[Saved data entries]

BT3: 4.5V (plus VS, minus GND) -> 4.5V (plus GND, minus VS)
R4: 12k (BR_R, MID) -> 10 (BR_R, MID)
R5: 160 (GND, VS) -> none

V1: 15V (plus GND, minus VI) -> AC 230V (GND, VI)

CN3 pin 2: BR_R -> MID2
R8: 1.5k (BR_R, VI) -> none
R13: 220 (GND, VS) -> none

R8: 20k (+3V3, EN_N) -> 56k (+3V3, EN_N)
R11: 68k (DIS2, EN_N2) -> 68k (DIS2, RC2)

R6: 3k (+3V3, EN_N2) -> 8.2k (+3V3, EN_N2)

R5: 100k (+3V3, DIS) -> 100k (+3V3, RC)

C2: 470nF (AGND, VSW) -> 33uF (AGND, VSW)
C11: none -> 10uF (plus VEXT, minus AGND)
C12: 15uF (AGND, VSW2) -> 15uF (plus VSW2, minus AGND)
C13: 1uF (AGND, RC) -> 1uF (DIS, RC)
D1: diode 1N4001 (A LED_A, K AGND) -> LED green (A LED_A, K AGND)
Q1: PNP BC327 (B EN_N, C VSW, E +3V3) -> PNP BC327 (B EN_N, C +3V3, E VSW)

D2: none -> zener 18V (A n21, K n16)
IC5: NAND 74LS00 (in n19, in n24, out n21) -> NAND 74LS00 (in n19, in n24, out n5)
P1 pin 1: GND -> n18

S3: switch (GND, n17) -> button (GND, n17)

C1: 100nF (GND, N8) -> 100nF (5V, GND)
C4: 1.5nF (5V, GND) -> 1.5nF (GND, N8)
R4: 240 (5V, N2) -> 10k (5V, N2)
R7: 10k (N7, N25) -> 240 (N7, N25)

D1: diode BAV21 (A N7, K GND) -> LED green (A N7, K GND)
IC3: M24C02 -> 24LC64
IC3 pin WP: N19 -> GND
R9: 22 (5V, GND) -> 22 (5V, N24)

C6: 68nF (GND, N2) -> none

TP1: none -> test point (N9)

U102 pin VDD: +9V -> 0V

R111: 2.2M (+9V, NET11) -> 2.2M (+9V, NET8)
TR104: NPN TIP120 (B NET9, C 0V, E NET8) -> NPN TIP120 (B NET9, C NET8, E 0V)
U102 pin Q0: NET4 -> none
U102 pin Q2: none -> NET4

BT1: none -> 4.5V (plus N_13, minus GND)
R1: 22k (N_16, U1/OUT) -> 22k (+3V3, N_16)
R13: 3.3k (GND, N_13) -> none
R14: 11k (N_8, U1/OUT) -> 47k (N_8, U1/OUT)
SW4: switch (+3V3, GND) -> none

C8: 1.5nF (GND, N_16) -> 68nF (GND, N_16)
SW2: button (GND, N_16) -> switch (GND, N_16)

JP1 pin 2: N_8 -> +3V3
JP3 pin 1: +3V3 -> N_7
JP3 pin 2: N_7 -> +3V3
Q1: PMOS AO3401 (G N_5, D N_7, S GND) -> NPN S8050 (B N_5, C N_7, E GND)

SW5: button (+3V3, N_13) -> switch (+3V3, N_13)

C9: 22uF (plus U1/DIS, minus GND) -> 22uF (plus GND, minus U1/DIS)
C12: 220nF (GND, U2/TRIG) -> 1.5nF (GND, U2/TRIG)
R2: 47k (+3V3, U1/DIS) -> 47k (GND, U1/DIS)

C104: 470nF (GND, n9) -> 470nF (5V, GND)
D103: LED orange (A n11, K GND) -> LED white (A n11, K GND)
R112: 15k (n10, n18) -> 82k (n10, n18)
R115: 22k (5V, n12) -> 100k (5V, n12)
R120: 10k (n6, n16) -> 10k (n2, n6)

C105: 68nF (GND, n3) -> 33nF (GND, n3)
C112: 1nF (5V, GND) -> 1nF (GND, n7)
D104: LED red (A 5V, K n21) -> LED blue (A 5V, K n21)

WORK INSTRUCTIONS
Extract the data in full. Keep it word for word.

COMPLETED TASK
BT3: 4.5V (plus VS, minus GND) -> 4.5V (plus GND, minus VS)
R4: 12k (BR_R, MID) -> 10 (BR_R, MID)
R5: 160 (GND, VS) -> none

V1: 15V (plus GND, minus VI) -> AC 230V (GND, VI)

CN3 pin 2: BR_R -> MID2
R8: 1.5k (BR_R, VI) -> none
R13: 220 (GND, VS) -> none

R8: 20k (+3V3, EN_N) -> 56k (+3V3, EN_N)
R11: 68k (DIS2, EN_N2) -> 68k (DIS2, RC2)

R6: 3k (+3V3, EN_N2) -> 8.2k (+3V3, EN_N2)

R5: 100k (+3V3, DIS) -> 100k (+3V3, RC)

C2: 470nF (AGND, VSW) -> 33uF (AGND, VSW)
C11: none -> 10uF (plus VEXT, minus AGND)
C12: 15uF (AGND, VSW2) -> 15uF (plus VSW2, minus AGND)
C13: 1uF (AGND, RC) -> 1uF (DIS, RC)
D1: diode 1N4001 (A LED_A, K AGND) -> LED green (A LED_A, K AGND)
Q1: PNP BC327 (B EN_N, C VSW, E +3V3) -> PNP BC327 (B EN_N, C +3V3, E VSW)

D2: none -> zener 18V (A n21, K n16)
IC5: NAND 74LS00 (in n19, in n24, out n21) -> NAND 74LS00 (in n19, in n24, out n5)
P1 pin 1: GND -> n18

S3: switch (GND, n17) -> button (GND, n17)

C1: 100nF (GND, N8) -> 100nF (5V, GND)
C4: 1.5nF (5V, GND) -> 1.5nF (GND, N8)
R4: 240 (5V, N2) -> 10k (5V, N2)
R7: 10k (N7, N25) -> 240 (N7, N25)

D1: diode BAV21 (A N7, K GND) -> LED green (A N7, K GND)
IC3: M24C02 -> 24LC64
IC3 pin WP: N19 -> GND
R9: 22 (5V, GND) -> 22 (5V, N24)

C6: 68nF (GND, N2) -> none

TP1: none -> test point (N9)

U102 pin VDD: +9V -> 0V

R111: 2.2M (+9V, NET11) -> 2.2M (+9V, NET8)
TR104: NPN TIP120 (B NET9, C 0V, E NET8) -> NPN TIP120 (B NET9, C NET8, E 0V)
U102 pin Q0: NET4 -> none
U102 pin Q2: none -> NET4

BT1: none -> 4.5V (plus N_13, minus GND)
R1: 22k (N_16, U1/OUT) -> 22k (+3V3, N_16)
R13: 3.3k (GND, N_13) -> none
R14: 11k (N_8, U1/OUT) -> 47k (N_8, U1/OUT)
SW4: switch (+3V3, GND) -> none

C8: 1.5nF (GND, N_16) -> 68nF (GND, N_16)
SW2: button (GND, N_16) -> switch (GND, N_16)

JP1 pin 2: N_8 -> +3V3
JP3 pin 1: +3V3 -> N_7
JP3 pin 2: N_7 -> +3V3
Q1: PMOS AO3401 (G N_5, D N_7, S GND) -> NPN S8050 (B N_5, C N_7, E GND)

SW5: button (+3V3, N_13) -> switch (+3V3, N_13)

C9: 22uF (plus U1/DIS, minus GND) -> 22uF (plus GND, minus U1/DIS)
C12: 220nF (GND, U2/TRIG) -> 1.5nF (GND, U2/TRIG)
R2: 47k (+3V3, U1/DIS) -> 47k (GND, U1/DIS)

C104: 470nF (GND, n9) -> 470nF (5V, GND)
D103: LED orange (A n11, K GND) -> LED white (A n11, K GND)
R112: 15k (n10, n18) -> 82k (n10, n18)
R115: 22k (5V, n12) -> 100k (5V, n12)
R120: 10k (n6, n16) -> 10k (n2, n6)

C105: 68nF (GND, n3) -> 33nF (GND, n3)
C112: 1nF (5V, GND) -> 1nF (GND, n7)
D104: LED red (A 5V, K n21) -> LED blue (A 5V, K n21)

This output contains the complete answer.